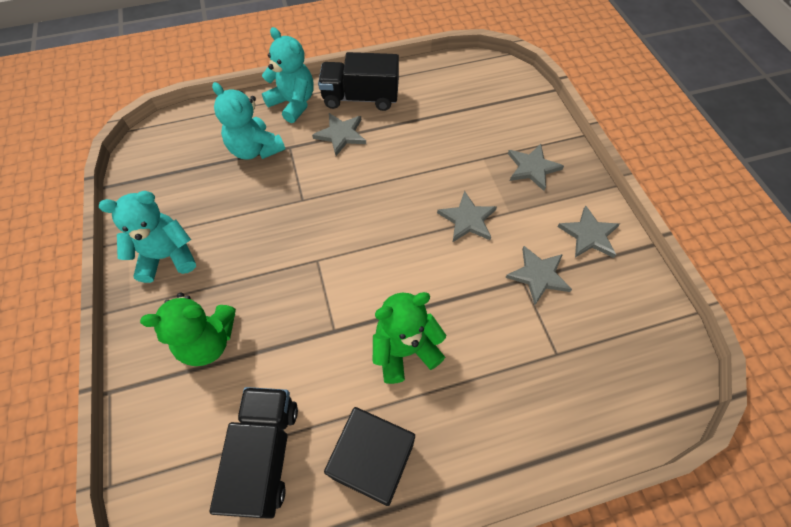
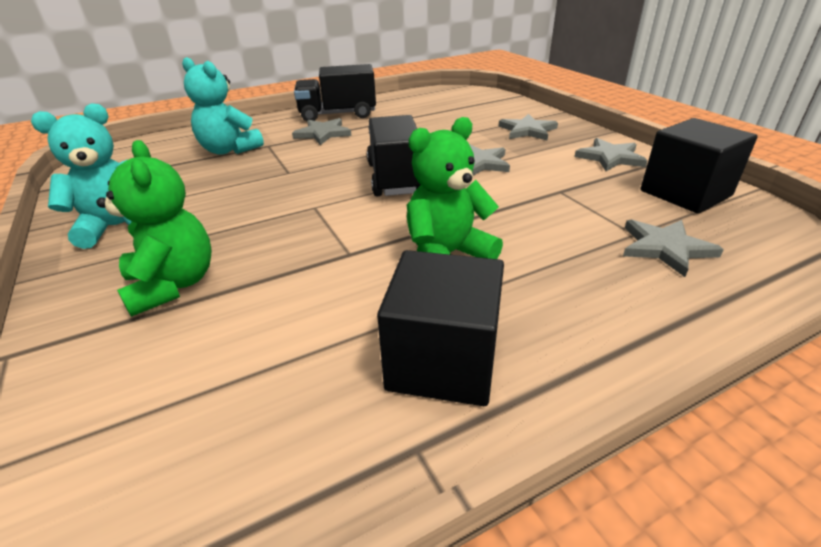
camera: 10 degrees left, 25 degrees down
(208, 341) = (173, 285): green teddy bear -> green teddy bear turned 90 degrees counterclockwise
(265, 454) = (269, 383): black truck -> black truck (395, 178)
(293, 103) = (268, 123): turquoise teddy bear -> none
(538, 275) = (575, 186): grey star -> grey star (665, 248)
(627, 307) = (685, 193): none -> black cube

========

Copy out every line of the data that includes "bear".

Written answer.
(208, 341) = (173, 285): green teddy bear -> green teddy bear turned 90 degrees counterclockwise
(293, 103) = (268, 123): turquoise teddy bear -> none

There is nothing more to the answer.